RECORDS SUPPLIED
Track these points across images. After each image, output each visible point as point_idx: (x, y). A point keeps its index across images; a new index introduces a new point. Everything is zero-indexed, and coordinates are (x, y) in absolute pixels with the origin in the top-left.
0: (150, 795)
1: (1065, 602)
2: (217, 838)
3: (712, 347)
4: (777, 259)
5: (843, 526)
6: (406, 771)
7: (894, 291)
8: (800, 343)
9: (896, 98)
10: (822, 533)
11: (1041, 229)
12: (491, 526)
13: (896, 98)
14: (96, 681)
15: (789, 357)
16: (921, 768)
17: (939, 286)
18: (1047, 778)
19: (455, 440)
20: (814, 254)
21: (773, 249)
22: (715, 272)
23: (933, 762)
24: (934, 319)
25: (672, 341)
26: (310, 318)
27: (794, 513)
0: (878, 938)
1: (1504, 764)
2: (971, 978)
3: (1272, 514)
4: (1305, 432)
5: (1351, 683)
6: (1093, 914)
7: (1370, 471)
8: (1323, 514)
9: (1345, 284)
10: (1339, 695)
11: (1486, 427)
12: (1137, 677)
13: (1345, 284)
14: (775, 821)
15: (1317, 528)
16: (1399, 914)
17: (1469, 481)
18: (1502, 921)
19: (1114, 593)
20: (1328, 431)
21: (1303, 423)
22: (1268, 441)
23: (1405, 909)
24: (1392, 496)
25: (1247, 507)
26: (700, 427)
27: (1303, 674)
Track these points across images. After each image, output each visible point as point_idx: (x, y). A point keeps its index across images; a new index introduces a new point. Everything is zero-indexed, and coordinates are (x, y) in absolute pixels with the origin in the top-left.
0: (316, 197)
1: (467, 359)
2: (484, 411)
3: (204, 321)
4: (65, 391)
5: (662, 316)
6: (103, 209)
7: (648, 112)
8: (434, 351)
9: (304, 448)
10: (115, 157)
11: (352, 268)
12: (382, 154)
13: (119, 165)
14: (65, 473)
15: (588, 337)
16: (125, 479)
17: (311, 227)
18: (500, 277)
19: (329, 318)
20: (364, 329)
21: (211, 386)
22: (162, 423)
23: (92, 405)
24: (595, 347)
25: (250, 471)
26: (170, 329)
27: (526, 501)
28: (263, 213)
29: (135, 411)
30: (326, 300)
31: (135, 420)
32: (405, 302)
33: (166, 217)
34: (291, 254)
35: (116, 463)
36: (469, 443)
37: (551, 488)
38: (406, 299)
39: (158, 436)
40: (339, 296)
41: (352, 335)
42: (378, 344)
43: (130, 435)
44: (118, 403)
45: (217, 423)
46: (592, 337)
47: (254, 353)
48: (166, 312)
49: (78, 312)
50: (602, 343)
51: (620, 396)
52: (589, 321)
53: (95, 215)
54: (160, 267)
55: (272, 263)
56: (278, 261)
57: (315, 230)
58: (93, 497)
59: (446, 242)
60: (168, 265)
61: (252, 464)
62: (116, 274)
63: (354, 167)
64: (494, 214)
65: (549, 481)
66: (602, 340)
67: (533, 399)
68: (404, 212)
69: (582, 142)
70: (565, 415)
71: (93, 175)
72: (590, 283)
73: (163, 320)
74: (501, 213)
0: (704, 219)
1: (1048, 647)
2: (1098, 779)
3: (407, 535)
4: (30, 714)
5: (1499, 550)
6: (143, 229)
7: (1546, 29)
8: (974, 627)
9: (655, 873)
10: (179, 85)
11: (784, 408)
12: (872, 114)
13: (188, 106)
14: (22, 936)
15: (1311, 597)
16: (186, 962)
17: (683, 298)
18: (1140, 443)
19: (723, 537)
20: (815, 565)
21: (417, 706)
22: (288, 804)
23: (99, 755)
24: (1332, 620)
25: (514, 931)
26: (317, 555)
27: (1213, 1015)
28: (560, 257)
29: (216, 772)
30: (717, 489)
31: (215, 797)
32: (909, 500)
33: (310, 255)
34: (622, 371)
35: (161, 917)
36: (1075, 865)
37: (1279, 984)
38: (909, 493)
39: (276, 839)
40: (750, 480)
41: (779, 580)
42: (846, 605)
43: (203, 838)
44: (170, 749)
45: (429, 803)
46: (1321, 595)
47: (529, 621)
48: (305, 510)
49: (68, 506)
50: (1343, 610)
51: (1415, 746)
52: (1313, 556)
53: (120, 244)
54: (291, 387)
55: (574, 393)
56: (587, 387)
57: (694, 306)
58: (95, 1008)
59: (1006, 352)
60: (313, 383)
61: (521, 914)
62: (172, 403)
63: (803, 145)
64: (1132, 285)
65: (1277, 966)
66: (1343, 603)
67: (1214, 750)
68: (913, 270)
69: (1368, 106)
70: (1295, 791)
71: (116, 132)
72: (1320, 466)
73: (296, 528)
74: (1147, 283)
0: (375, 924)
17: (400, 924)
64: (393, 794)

WHAT TO PRODUCE
Copy all of the records above word for word, keeping their original order.

FULL ANSWER
Track these points across images. After each image, output each visible point as point_idx: (x, y). A point keeps its index across images; a new index introduces a new point. Everything is zero-indexed, and coordinates are (x, y) in absolute pixels with the origin in the top-left.
0: (150, 795)
1: (1065, 602)
2: (217, 838)
3: (712, 347)
4: (777, 259)
5: (843, 526)
6: (406, 771)
7: (894, 291)
8: (800, 343)
9: (896, 98)
10: (822, 533)
11: (1041, 229)
12: (491, 526)
13: (896, 98)
14: (96, 681)
15: (789, 357)
16: (921, 768)
17: (939, 286)
18: (1047, 778)
19: (455, 440)
20: (814, 254)
21: (773, 249)
22: (715, 272)
23: (933, 762)
24: (934, 319)
25: (672, 341)
26: (310, 318)
27: (794, 513)
0: (878, 938)
1: (1504, 764)
2: (971, 978)
3: (1272, 514)
4: (1305, 432)
5: (1351, 683)
6: (1093, 914)
7: (1370, 471)
8: (1323, 514)
9: (1345, 284)
10: (1339, 695)
11: (1486, 427)
12: (1137, 677)
13: (1345, 284)
14: (775, 821)
15: (1317, 528)
16: (1399, 914)
17: (1469, 481)
18: (1502, 921)
19: (1114, 593)
20: (1328, 431)
21: (1303, 423)
22: (1268, 441)
23: (1405, 909)
24: (1392, 496)
25: (1247, 507)
26: (700, 427)
27: (1303, 674)
Track these points across images. After each image, output each visible point as point_idx: (x, y). A point keeps its index across images; a new index introduces a new point. Everything is zero-indexed, and coordinates are (x, y) in absolute pixels with the origin in the top-left.
0: (316, 197)
1: (467, 359)
2: (484, 411)
3: (204, 321)
4: (65, 391)
5: (662, 316)
6: (103, 209)
7: (648, 112)
8: (434, 351)
9: (304, 448)
10: (115, 157)
11: (352, 268)
12: (382, 154)
13: (119, 165)
14: (65, 473)
15: (588, 337)
16: (125, 479)
17: (311, 227)
18: (500, 277)
19: (329, 318)
20: (364, 329)
21: (211, 386)
22: (162, 423)
23: (92, 405)
24: (595, 347)
25: (250, 471)
26: (170, 329)
27: (526, 501)
28: (263, 213)
29: (135, 411)
30: (326, 300)
31: (135, 420)
32: (405, 302)
33: (166, 217)
34: (291, 254)
35: (116, 463)
36: (469, 443)
37: (551, 488)
38: (406, 299)
39: (158, 436)
40: (339, 296)
41: (352, 335)
42: (378, 344)
43: (130, 435)
44: (118, 403)
45: (217, 423)
46: (592, 337)
47: (254, 353)
48: (166, 312)
49: (78, 312)
50: (602, 343)
51: (620, 396)
52: (589, 321)
53: (95, 215)
54: (160, 267)
55: (272, 263)
56: (278, 261)
57: (315, 230)
58: (93, 497)
59: (446, 242)
60: (168, 265)
61: (252, 464)
62: (116, 274)
63: (354, 167)
64: (494, 214)
65: (549, 481)
66: (602, 340)
67: (533, 399)
68: (404, 212)
69: (582, 142)
70: (565, 415)
71: (93, 175)
72: (590, 283)
73: (163, 320)
74: (501, 213)
0: (704, 219)
1: (1048, 647)
2: (1098, 779)
3: (407, 535)
4: (30, 714)
5: (1499, 550)
6: (143, 229)
7: (1546, 29)
8: (974, 627)
9: (655, 873)
10: (179, 85)
11: (784, 408)
12: (872, 114)
13: (188, 106)
14: (22, 936)
15: (1311, 597)
16: (186, 962)
17: (683, 298)
18: (1140, 443)
19: (723, 537)
20: (815, 565)
21: (417, 706)
22: (288, 804)
23: (99, 755)
24: (1332, 620)
25: (514, 931)
26: (317, 555)
27: (1213, 1015)
28: (560, 257)
29: (216, 772)
30: (717, 489)
31: (215, 797)
32: (909, 500)
33: (310, 255)
34: (622, 371)
35: (161, 917)
36: (1075, 865)
37: (1279, 984)
38: (909, 493)
39: (276, 839)
40: (750, 480)
41: (779, 580)
42: (846, 605)
43: (203, 838)
44: (170, 749)
45: (429, 803)
46: (1321, 595)
47: (529, 621)
48: (305, 510)
49: (68, 506)
50: (1343, 610)
51: (1415, 746)
52: (1313, 556)
53: (120, 244)
54: (291, 387)
55: (574, 393)
56: (587, 387)
57: (694, 306)
58: (95, 1008)
59: (1006, 352)
60: (313, 383)
61: (521, 914)
62: (172, 403)
63: (803, 145)
64: (1132, 285)
65: (1277, 966)
66: (1343, 603)
67: (1214, 750)
68: (913, 270)
69: (1368, 106)
70: (1295, 791)
71: (116, 132)
72: (1320, 466)
73: (296, 528)
74: (1147, 283)
0: (375, 924)
17: (400, 924)
64: (393, 794)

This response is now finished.